_Data segment_
::::::
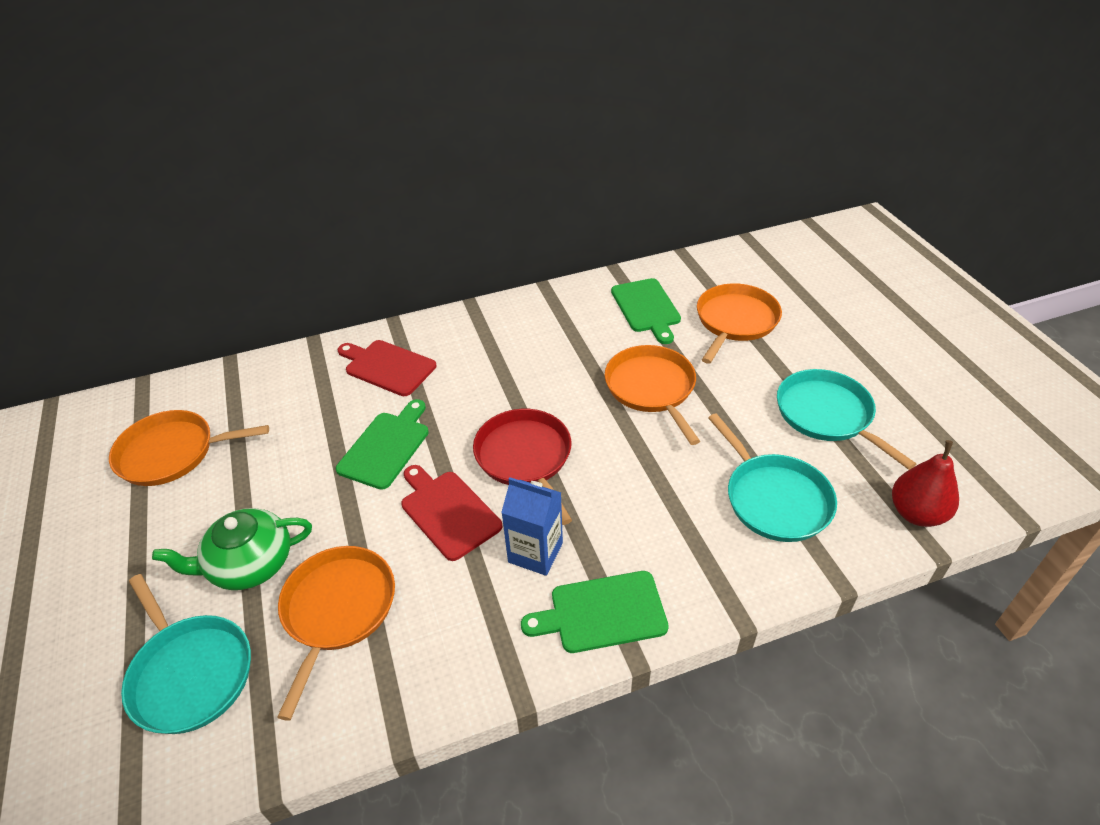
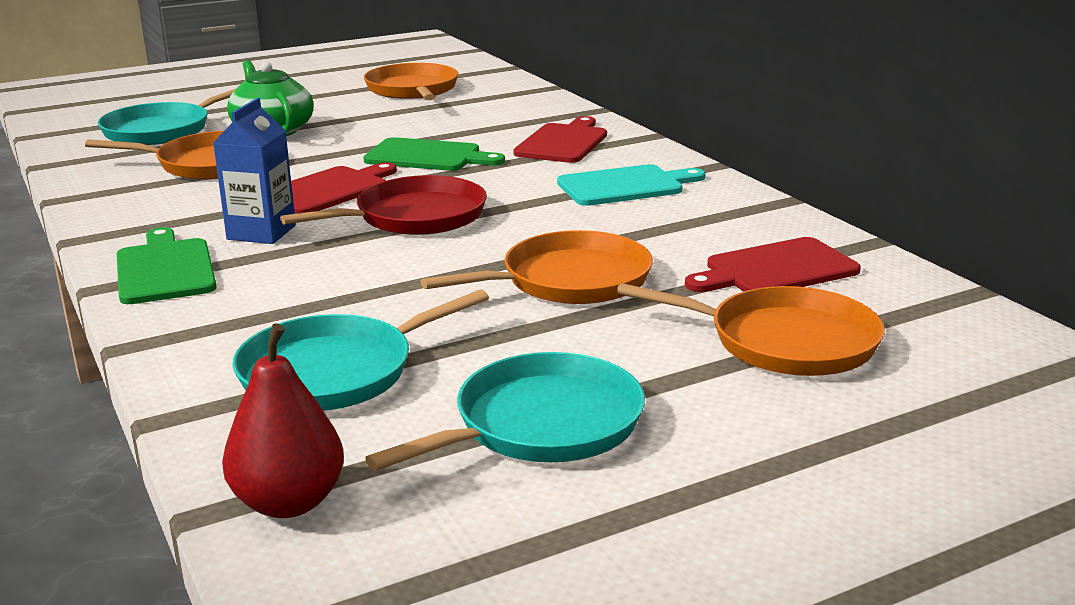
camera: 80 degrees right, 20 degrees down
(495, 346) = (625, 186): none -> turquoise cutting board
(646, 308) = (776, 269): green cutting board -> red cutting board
::::::
_What is expected_
The entire listing is to be printed exactly, with each picture omitted.

_Reply to the task_
camera: 80 degrees right, 20 degrees down
(495, 346) = (625, 186): none -> turquoise cutting board
(646, 308) = (776, 269): green cutting board -> red cutting board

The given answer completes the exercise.